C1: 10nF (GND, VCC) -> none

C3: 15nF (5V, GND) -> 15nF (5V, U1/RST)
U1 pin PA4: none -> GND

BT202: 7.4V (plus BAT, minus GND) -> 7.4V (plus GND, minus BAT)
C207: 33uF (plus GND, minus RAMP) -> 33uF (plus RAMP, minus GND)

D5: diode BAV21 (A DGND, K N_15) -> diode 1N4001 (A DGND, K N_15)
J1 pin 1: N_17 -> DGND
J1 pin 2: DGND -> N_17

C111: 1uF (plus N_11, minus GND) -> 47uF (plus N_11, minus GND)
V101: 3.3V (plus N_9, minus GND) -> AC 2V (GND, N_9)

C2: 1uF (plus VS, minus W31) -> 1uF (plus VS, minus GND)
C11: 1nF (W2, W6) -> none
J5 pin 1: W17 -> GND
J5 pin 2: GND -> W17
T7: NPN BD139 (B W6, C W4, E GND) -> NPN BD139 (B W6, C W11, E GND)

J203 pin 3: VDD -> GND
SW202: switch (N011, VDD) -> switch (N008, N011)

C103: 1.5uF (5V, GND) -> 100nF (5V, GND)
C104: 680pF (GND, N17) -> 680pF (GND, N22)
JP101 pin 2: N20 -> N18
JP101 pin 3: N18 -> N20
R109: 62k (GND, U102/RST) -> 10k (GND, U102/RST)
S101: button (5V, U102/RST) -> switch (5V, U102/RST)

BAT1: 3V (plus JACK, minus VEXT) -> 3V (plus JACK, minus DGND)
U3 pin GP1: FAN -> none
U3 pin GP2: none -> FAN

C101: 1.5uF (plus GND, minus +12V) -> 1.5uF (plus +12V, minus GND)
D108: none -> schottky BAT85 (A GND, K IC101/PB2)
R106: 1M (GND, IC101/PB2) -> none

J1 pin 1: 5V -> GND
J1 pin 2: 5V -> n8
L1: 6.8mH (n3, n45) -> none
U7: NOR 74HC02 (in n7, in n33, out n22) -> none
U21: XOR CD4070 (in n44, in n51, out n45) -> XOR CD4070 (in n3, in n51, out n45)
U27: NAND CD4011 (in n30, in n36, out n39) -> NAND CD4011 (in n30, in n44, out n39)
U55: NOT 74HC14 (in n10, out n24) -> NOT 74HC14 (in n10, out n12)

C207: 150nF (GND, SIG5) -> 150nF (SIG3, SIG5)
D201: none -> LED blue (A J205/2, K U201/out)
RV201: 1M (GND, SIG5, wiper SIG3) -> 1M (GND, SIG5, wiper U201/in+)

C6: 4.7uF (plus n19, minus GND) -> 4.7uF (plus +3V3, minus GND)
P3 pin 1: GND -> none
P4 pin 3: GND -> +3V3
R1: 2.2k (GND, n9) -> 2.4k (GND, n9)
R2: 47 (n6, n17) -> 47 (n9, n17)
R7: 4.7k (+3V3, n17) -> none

-=-=-=-=-

### What this task involves:
Lines from the beginning of the data above through the line containing "D201: none -> LED blue (A J205/2, K U201/out)" are to be returned exactly, and no others.

### Response area:
C1: 10nF (GND, VCC) -> none

C3: 15nF (5V, GND) -> 15nF (5V, U1/RST)
U1 pin PA4: none -> GND

BT202: 7.4V (plus BAT, minus GND) -> 7.4V (plus GND, minus BAT)
C207: 33uF (plus GND, minus RAMP) -> 33uF (plus RAMP, minus GND)

D5: diode BAV21 (A DGND, K N_15) -> diode 1N4001 (A DGND, K N_15)
J1 pin 1: N_17 -> DGND
J1 pin 2: DGND -> N_17

C111: 1uF (plus N_11, minus GND) -> 47uF (plus N_11, minus GND)
V101: 3.3V (plus N_9, minus GND) -> AC 2V (GND, N_9)

C2: 1uF (plus VS, minus W31) -> 1uF (plus VS, minus GND)
C11: 1nF (W2, W6) -> none
J5 pin 1: W17 -> GND
J5 pin 2: GND -> W17
T7: NPN BD139 (B W6, C W4, E GND) -> NPN BD139 (B W6, C W11, E GND)

J203 pin 3: VDD -> GND
SW202: switch (N011, VDD) -> switch (N008, N011)

C103: 1.5uF (5V, GND) -> 100nF (5V, GND)
C104: 680pF (GND, N17) -> 680pF (GND, N22)
JP101 pin 2: N20 -> N18
JP101 pin 3: N18 -> N20
R109: 62k (GND, U102/RST) -> 10k (GND, U102/RST)
S101: button (5V, U102/RST) -> switch (5V, U102/RST)

BAT1: 3V (plus JACK, minus VEXT) -> 3V (plus JACK, minus DGND)
U3 pin GP1: FAN -> none
U3 pin GP2: none -> FAN

C101: 1.5uF (plus GND, minus +12V) -> 1.5uF (plus +12V, minus GND)
D108: none -> schottky BAT85 (A GND, K IC101/PB2)
R106: 1M (GND, IC101/PB2) -> none

J1 pin 1: 5V -> GND
J1 pin 2: 5V -> n8
L1: 6.8mH (n3, n45) -> none
U7: NOR 74HC02 (in n7, in n33, out n22) -> none
U21: XOR CD4070 (in n44, in n51, out n45) -> XOR CD4070 (in n3, in n51, out n45)
U27: NAND CD4011 (in n30, in n36, out n39) -> NAND CD4011 (in n30, in n44, out n39)
U55: NOT 74HC14 (in n10, out n24) -> NOT 74HC14 (in n10, out n12)

C207: 150nF (GND, SIG5) -> 150nF (SIG3, SIG5)
D201: none -> LED blue (A J205/2, K U201/out)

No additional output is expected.